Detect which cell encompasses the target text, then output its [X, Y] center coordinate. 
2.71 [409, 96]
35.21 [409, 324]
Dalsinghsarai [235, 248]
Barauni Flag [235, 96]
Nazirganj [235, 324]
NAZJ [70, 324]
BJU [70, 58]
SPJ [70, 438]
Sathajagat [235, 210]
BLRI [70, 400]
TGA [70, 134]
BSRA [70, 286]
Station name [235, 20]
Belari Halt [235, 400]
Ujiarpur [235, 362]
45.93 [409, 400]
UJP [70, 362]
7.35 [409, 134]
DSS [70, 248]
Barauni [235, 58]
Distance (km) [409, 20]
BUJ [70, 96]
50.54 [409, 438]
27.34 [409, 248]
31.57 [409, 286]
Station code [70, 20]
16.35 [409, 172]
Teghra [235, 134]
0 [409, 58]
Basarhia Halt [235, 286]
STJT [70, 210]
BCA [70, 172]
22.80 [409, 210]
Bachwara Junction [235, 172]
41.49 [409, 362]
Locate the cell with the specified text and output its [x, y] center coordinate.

-=-=-=-=-

Rewrite the data above with "Halt Station" in place of each "Halt", leaving everything else untouched.

== Exercise result ==
Detect which cell encompasses the target text, then output its [X, Y] center coordinate. 
2.71 [409, 96]
35.21 [409, 324]
Dalsinghsarai [235, 248]
Barauni Flag [235, 96]
Nazirganj [235, 324]
NAZJ [70, 324]
BJU [70, 58]
SPJ [70, 438]
Sathajagat [235, 210]
BLRI [70, 400]
TGA [70, 134]
BSRA [70, 286]
Station name [235, 20]
Belari Halt Station [235, 400]
Ujiarpur [235, 362]
45.93 [409, 400]
UJP [70, 362]
7.35 [409, 134]
DSS [70, 248]
Barauni [235, 58]
Distance (km) [409, 20]
BUJ [70, 96]
50.54 [409, 438]
27.34 [409, 248]
31.57 [409, 286]
Station code [70, 20]
16.35 [409, 172]
Teghra [235, 134]
0 [409, 58]
Basarhia Halt Station [235, 286]
STJT [70, 210]
BCA [70, 172]
22.80 [409, 210]
Bachwara Junction [235, 172]
41.49 [409, 362]
Locate the cell with the specified text and output its [x, y] center coordinate.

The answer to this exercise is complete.